#### [WORK TASK]
Read the data below line by line and copy each one with "BUZZER" in it.

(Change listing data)
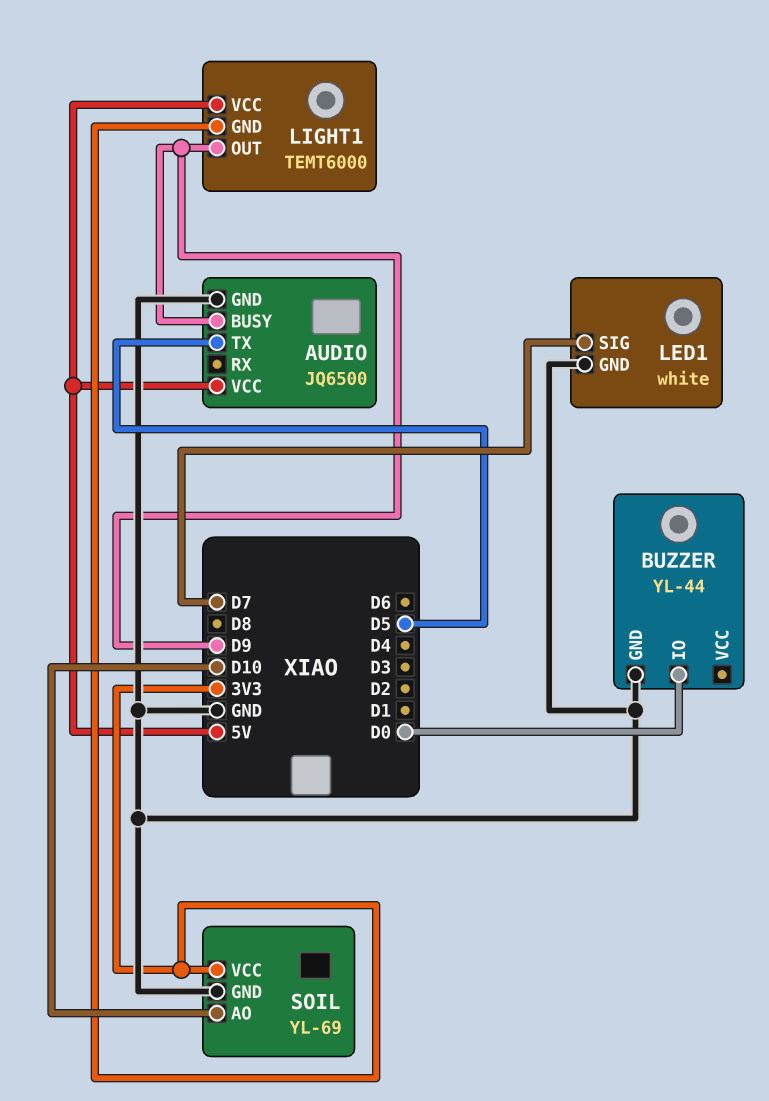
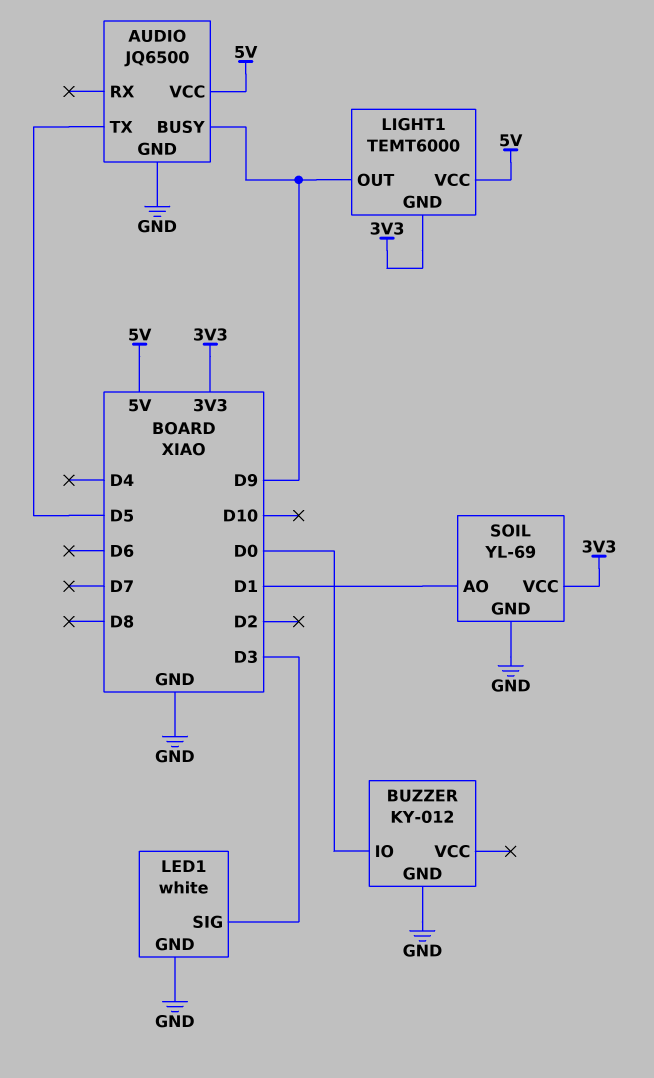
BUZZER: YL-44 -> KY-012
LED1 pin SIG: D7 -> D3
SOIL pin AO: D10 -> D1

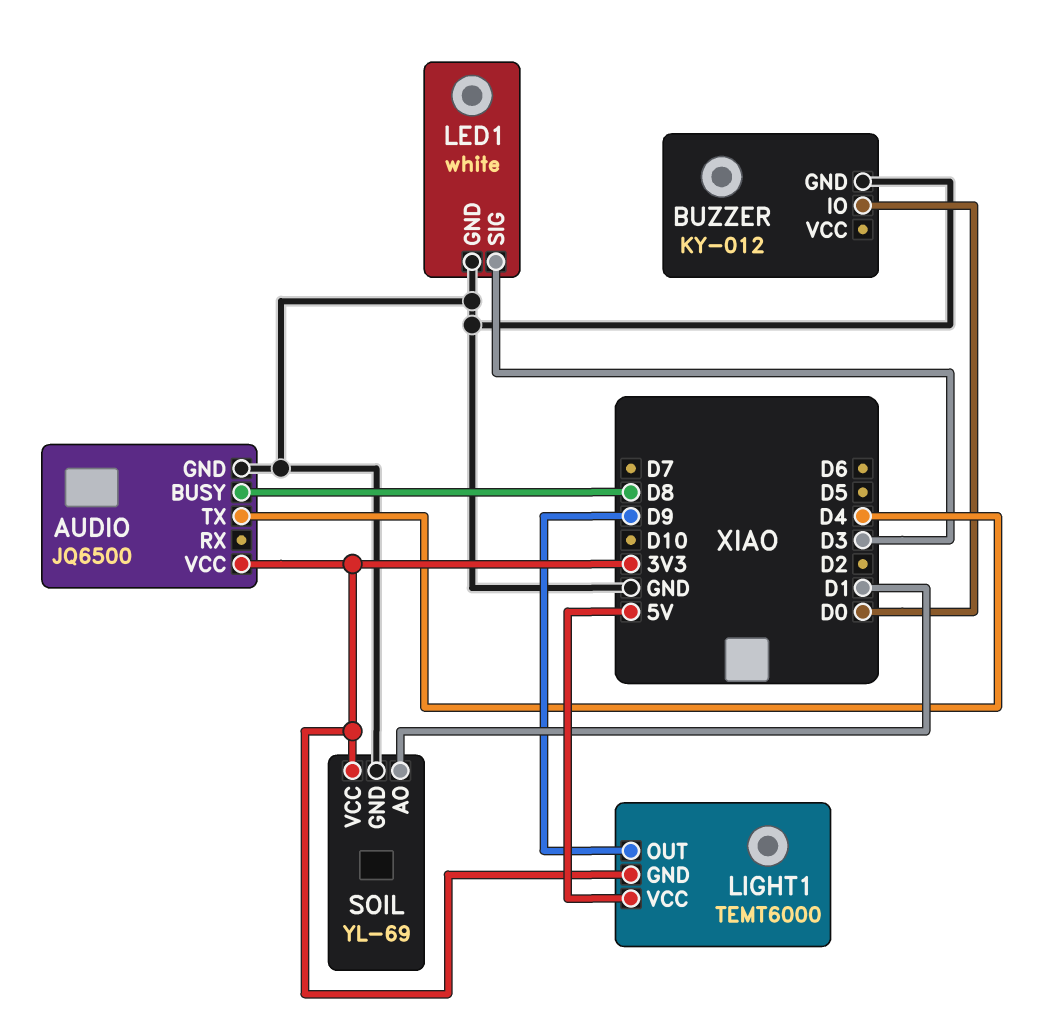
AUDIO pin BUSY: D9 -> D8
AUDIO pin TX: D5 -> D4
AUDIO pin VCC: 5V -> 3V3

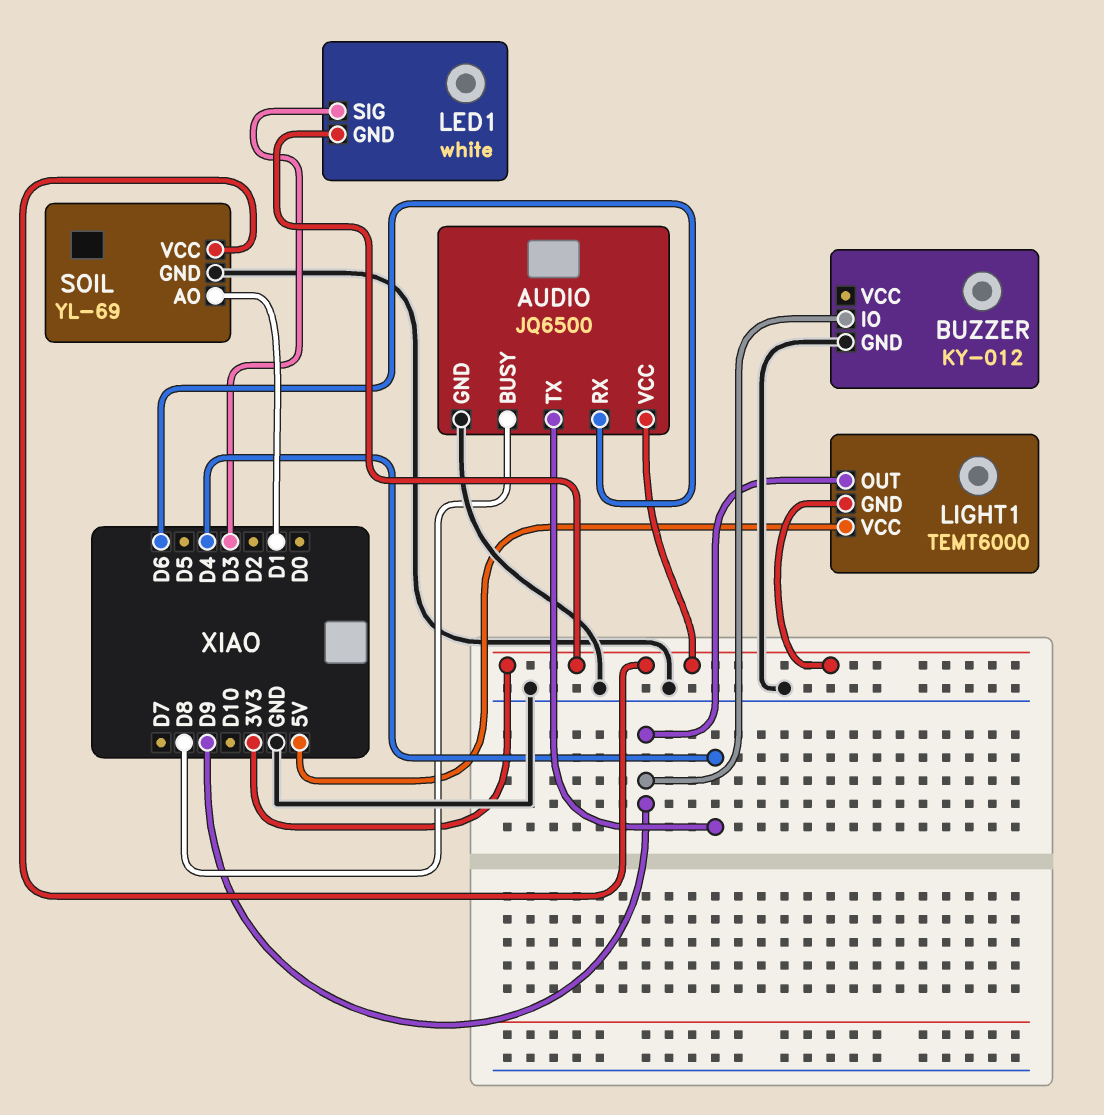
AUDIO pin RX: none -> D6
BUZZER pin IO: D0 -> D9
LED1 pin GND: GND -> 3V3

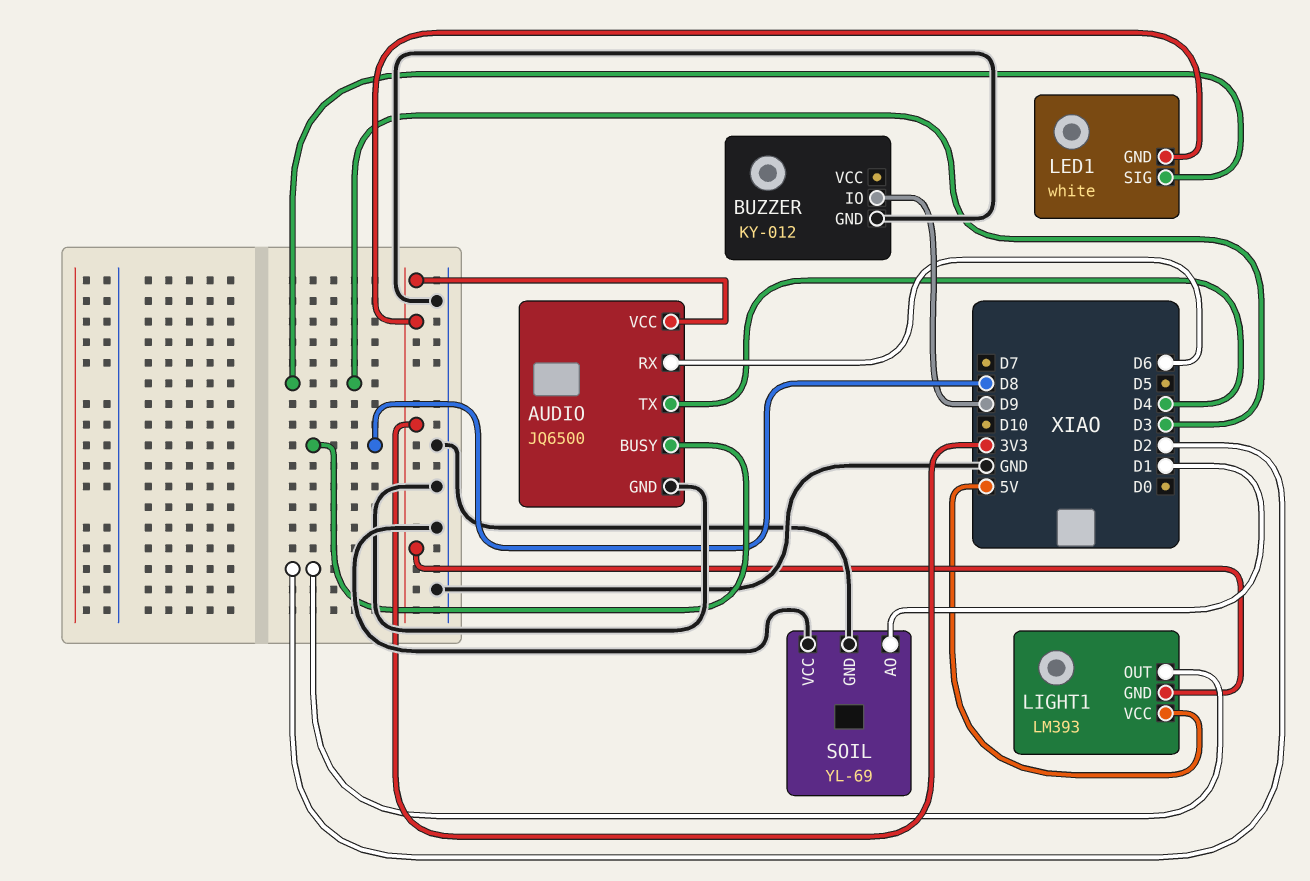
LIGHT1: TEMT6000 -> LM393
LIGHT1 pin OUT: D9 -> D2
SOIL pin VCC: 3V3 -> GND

#### [PROBLEM SOLUTION]
BUZZER: YL-44 -> KY-012
BUZZER pin IO: D0 -> D9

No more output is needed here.